### DESCRIPTION OF THE TASK
The required output consists solely of the lines from the top of the listing through the line containing "white plate C4:D5 level 1 -> none", transcribed exactly.

### DATA PROVIDED
━━━━━━

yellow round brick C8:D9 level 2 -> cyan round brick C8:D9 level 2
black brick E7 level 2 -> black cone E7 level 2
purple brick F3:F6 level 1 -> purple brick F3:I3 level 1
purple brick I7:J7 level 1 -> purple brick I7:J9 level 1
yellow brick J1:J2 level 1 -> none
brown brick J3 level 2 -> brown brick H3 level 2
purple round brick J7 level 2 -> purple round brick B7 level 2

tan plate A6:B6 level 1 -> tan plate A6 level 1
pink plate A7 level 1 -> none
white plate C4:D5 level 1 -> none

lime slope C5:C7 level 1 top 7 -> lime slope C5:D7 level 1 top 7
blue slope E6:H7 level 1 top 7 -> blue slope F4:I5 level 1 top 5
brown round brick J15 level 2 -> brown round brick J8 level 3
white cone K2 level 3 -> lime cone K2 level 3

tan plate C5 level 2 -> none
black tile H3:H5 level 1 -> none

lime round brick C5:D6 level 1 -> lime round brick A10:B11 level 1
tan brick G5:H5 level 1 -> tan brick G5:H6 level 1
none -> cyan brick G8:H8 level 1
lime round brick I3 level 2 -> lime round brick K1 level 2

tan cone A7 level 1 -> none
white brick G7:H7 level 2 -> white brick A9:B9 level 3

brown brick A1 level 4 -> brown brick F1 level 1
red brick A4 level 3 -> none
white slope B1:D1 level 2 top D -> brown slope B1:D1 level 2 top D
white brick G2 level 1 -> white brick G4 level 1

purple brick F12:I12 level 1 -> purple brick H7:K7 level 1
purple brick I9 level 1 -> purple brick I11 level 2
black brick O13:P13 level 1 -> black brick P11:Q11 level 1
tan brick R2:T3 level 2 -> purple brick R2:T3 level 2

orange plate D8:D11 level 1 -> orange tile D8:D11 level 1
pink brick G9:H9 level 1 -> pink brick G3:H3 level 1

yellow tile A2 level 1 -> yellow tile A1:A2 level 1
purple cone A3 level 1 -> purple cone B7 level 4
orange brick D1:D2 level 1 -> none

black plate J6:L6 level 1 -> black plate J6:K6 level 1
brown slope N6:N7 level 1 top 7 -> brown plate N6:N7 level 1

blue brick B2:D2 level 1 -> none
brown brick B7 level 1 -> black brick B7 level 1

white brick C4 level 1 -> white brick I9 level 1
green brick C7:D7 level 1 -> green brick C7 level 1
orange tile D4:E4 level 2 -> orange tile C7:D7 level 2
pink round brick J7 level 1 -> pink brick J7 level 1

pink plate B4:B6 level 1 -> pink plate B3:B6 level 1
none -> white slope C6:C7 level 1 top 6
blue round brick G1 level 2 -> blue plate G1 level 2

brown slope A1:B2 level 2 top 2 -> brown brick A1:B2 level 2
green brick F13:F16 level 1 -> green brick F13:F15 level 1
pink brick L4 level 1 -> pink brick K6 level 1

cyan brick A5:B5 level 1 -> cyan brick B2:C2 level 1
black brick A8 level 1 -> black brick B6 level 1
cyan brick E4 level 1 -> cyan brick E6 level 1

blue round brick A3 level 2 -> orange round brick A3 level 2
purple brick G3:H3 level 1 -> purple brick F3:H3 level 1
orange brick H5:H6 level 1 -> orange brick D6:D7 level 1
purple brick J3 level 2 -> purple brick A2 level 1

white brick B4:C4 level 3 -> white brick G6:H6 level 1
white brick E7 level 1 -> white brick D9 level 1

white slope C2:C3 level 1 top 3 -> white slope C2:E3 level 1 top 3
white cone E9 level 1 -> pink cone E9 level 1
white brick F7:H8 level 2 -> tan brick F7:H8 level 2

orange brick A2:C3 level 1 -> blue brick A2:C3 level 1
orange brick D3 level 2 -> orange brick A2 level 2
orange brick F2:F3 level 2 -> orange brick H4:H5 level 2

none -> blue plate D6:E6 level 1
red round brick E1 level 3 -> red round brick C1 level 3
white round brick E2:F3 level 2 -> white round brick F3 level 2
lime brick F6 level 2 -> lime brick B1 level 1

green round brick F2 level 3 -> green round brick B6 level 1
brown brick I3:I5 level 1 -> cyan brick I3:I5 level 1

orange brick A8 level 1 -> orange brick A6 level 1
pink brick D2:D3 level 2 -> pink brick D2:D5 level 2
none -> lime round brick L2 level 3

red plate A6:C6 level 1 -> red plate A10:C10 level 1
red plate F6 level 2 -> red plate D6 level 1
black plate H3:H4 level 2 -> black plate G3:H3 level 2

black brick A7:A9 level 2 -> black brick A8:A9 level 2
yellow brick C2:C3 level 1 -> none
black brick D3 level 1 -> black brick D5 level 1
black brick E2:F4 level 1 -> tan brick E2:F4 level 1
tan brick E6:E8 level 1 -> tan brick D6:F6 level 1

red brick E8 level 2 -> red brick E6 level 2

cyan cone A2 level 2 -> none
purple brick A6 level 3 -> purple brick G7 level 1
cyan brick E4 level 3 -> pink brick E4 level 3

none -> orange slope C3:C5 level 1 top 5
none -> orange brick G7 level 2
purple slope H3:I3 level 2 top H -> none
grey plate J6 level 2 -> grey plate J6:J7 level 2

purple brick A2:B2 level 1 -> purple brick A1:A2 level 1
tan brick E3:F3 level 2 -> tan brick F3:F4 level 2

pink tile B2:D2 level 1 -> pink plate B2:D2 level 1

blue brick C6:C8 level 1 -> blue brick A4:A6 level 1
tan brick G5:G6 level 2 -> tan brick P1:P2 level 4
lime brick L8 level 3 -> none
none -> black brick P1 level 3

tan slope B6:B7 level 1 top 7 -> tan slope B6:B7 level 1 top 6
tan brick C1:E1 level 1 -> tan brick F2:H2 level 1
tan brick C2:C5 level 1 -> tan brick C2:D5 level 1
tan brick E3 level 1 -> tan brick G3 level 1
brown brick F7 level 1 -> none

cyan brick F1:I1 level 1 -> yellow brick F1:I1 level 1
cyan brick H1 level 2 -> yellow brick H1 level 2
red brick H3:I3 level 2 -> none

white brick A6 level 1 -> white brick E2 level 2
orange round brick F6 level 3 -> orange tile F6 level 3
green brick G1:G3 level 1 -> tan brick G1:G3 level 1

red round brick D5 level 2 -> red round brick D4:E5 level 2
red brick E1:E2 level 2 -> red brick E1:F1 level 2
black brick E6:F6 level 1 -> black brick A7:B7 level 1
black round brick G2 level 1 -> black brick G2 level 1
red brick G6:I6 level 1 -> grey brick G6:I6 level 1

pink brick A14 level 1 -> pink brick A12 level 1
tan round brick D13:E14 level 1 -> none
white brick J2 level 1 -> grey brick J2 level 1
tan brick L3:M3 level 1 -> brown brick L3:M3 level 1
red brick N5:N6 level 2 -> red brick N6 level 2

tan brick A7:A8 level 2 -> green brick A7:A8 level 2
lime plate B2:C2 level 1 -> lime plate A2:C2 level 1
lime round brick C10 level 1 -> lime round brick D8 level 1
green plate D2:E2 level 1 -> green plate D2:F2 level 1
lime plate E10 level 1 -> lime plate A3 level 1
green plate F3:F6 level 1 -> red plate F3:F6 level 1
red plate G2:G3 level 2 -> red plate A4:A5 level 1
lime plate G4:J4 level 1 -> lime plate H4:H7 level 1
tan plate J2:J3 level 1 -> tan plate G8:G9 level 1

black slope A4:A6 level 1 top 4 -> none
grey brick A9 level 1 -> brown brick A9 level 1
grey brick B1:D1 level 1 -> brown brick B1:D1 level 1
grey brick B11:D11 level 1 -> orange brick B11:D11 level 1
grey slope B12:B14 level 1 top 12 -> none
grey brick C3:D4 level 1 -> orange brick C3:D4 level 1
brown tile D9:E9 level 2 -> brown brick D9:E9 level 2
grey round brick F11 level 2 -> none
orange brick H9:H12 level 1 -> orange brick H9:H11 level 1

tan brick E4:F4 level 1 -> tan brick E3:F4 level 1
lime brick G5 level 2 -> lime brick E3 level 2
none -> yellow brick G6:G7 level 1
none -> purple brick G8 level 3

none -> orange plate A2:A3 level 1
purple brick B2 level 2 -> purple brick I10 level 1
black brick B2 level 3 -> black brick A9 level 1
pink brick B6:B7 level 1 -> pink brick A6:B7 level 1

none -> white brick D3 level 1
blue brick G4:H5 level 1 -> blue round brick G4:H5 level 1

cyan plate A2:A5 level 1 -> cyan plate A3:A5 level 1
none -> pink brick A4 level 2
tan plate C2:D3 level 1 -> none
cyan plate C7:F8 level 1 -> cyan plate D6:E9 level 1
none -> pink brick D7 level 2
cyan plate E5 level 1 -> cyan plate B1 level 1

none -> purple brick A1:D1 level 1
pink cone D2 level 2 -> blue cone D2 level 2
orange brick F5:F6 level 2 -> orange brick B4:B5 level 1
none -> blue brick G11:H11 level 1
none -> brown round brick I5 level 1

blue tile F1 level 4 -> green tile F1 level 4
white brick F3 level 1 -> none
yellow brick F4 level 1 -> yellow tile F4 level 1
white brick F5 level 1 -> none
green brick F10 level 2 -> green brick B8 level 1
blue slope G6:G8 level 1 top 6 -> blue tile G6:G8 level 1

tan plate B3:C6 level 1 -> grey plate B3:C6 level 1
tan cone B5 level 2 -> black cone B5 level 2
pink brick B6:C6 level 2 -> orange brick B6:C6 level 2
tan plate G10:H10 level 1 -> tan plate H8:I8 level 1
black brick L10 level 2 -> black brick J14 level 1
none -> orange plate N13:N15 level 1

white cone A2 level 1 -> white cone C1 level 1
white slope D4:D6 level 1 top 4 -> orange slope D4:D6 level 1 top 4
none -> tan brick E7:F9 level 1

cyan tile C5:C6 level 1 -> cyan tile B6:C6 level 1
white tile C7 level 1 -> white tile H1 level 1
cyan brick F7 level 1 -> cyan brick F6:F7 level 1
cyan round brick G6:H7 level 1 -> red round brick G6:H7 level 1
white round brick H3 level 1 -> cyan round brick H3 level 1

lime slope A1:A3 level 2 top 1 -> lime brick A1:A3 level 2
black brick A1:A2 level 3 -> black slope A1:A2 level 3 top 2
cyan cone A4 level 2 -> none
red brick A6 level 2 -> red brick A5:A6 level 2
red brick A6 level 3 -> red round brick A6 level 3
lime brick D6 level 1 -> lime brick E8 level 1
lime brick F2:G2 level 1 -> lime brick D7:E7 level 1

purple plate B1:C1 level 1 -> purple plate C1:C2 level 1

━━━━━━

### ANSWER TO THIS EXERCISE
yellow round brick C8:D9 level 2 -> cyan round brick C8:D9 level 2
black brick E7 level 2 -> black cone E7 level 2
purple brick F3:F6 level 1 -> purple brick F3:I3 level 1
purple brick I7:J7 level 1 -> purple brick I7:J9 level 1
yellow brick J1:J2 level 1 -> none
brown brick J3 level 2 -> brown brick H3 level 2
purple round brick J7 level 2 -> purple round brick B7 level 2

tan plate A6:B6 level 1 -> tan plate A6 level 1
pink plate A7 level 1 -> none
white plate C4:D5 level 1 -> none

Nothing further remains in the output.